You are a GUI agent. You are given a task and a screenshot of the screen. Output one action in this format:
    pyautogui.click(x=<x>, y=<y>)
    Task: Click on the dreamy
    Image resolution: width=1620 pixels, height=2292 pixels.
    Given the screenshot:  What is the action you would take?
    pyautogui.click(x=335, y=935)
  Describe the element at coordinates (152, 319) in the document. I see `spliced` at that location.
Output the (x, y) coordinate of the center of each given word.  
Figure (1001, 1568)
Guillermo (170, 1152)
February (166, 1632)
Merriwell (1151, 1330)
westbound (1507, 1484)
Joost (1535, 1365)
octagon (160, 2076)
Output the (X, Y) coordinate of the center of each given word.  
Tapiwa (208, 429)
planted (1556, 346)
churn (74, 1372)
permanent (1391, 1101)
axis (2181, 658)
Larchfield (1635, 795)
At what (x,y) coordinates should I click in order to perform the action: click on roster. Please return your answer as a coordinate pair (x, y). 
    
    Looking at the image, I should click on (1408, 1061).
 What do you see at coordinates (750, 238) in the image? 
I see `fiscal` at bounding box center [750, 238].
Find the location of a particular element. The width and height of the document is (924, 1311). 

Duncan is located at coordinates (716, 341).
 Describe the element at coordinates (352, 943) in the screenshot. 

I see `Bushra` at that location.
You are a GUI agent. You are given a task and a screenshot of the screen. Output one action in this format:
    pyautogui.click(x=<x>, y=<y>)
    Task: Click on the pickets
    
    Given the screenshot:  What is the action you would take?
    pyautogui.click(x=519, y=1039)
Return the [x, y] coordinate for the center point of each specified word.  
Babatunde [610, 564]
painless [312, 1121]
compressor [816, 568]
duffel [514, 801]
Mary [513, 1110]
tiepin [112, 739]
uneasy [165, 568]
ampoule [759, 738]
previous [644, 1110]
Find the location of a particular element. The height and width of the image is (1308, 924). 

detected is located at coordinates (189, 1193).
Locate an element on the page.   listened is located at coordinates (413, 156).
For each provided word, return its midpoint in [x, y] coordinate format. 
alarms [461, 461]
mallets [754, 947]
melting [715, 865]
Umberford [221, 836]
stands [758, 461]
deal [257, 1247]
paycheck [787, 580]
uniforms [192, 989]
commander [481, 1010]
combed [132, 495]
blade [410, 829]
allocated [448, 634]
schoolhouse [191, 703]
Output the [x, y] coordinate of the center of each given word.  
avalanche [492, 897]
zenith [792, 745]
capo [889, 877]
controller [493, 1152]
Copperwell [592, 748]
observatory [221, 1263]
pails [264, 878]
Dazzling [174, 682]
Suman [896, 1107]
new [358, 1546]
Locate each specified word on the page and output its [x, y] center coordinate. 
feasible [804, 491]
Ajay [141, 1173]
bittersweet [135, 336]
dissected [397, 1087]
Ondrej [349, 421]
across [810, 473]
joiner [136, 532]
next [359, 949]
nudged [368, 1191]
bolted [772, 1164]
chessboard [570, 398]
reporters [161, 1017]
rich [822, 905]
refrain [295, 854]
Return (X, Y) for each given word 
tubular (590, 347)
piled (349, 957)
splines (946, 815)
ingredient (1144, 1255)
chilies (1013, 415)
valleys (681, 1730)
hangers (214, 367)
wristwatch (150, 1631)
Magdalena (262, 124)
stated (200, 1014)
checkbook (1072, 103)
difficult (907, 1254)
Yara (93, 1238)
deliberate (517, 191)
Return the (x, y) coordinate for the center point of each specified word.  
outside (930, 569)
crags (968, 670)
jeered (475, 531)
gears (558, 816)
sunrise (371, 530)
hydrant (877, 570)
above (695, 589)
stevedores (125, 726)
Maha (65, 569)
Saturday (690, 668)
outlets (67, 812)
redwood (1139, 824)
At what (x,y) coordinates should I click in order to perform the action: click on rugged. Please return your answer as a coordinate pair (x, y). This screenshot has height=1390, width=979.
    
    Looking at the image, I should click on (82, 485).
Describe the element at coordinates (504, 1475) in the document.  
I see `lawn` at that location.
====
## YOUR TASK
Can you reproduce all of the rows above word for word, in their original order?

## TASK OUTPUT
You are a GUI agent. You are given a task and a screenshot of the screen. Output one action in this format:
    pyautogui.click(x=<x>, y=<y>)
    Task: Click on the dreamy
    Image resolution: width=1620 pixels, height=2292 pixels.
    Given the screenshot:  What is the action you would take?
    pyautogui.click(x=335, y=935)
  Describe the element at coordinates (152, 319) in the document. I see `spliced` at that location.
Output the (x, y) coordinate of the center of each given word.  
Figure (1001, 1568)
Guillermo (170, 1152)
February (166, 1632)
Merriwell (1151, 1330)
westbound (1507, 1484)
Joost (1535, 1365)
octagon (160, 2076)
Output the (X, Y) coordinate of the center of each given word.  
Tapiwa (208, 429)
planted (1556, 346)
churn (74, 1372)
permanent (1391, 1101)
axis (2181, 658)
Larchfield (1635, 795)
At what (x,y) coordinates should I click in order to perform the action: click on roster. Please return your answer as a coordinate pair (x, y). 
    
    Looking at the image, I should click on (1408, 1061).
 What do you see at coordinates (750, 238) in the image? 
I see `fiscal` at bounding box center [750, 238].
Find the location of a particular element. The width and height of the document is (924, 1311). 

Duncan is located at coordinates (716, 341).
 Describe the element at coordinates (352, 943) in the screenshot. 

I see `Bushra` at that location.
You are a GUI agent. You are given a task and a screenshot of the screen. Output one action in this format:
    pyautogui.click(x=<x>, y=<y>)
    Task: Click on the pickets
    
    Given the screenshot:  What is the action you would take?
    pyautogui.click(x=519, y=1039)
Return the [x, y] coordinate for the center point of each specified word.  
Babatunde [610, 564]
painless [312, 1121]
compressor [816, 568]
duffel [514, 801]
Mary [513, 1110]
tiepin [112, 739]
uneasy [165, 568]
ampoule [759, 738]
previous [644, 1110]
Find the location of a particular element. The height and width of the image is (1308, 924). 

detected is located at coordinates (189, 1193).
Locate an element on the page.   listened is located at coordinates (413, 156).
For each provided word, return its midpoint in [x, y] coordinate format. 
alarms [461, 461]
mallets [754, 947]
melting [715, 865]
Umberford [221, 836]
stands [758, 461]
deal [257, 1247]
paycheck [787, 580]
uniforms [192, 989]
commander [481, 1010]
combed [132, 495]
blade [410, 829]
allocated [448, 634]
schoolhouse [191, 703]
Output the [x, y] coordinate of the center of each given word.  
avalanche [492, 897]
zenith [792, 745]
capo [889, 877]
controller [493, 1152]
Copperwell [592, 748]
observatory [221, 1263]
pails [264, 878]
Dazzling [174, 682]
Suman [896, 1107]
new [358, 1546]
Locate each specified word on the page and output its [x, y] center coordinate. 
feasible [804, 491]
Ajay [141, 1173]
bittersweet [135, 336]
dissected [397, 1087]
Ondrej [349, 421]
across [810, 473]
joiner [136, 532]
next [359, 949]
nudged [368, 1191]
bolted [772, 1164]
chessboard [570, 398]
reporters [161, 1017]
rich [822, 905]
refrain [295, 854]
Return (X, Y) for each given word 
tubular (590, 347)
piled (349, 957)
splines (946, 815)
ingredient (1144, 1255)
chilies (1013, 415)
valleys (681, 1730)
hangers (214, 367)
wristwatch (150, 1631)
Magdalena (262, 124)
stated (200, 1014)
checkbook (1072, 103)
difficult (907, 1254)
Yara (93, 1238)
deliberate (517, 191)
Return the (x, y) coordinate for the center point of each specified word.  
outside (930, 569)
crags (968, 670)
jeered (475, 531)
gears (558, 816)
sunrise (371, 530)
hydrant (877, 570)
above (695, 589)
stevedores (125, 726)
Maha (65, 569)
Saturday (690, 668)
outlets (67, 812)
redwood (1139, 824)
At what (x,y) coordinates should I click in order to perform the action: click on rugged. Please return your answer as a coordinate pair (x, y). This screenshot has height=1390, width=979.
    
    Looking at the image, I should click on (82, 485).
Describe the element at coordinates (504, 1475) in the document.  
I see `lawn` at that location.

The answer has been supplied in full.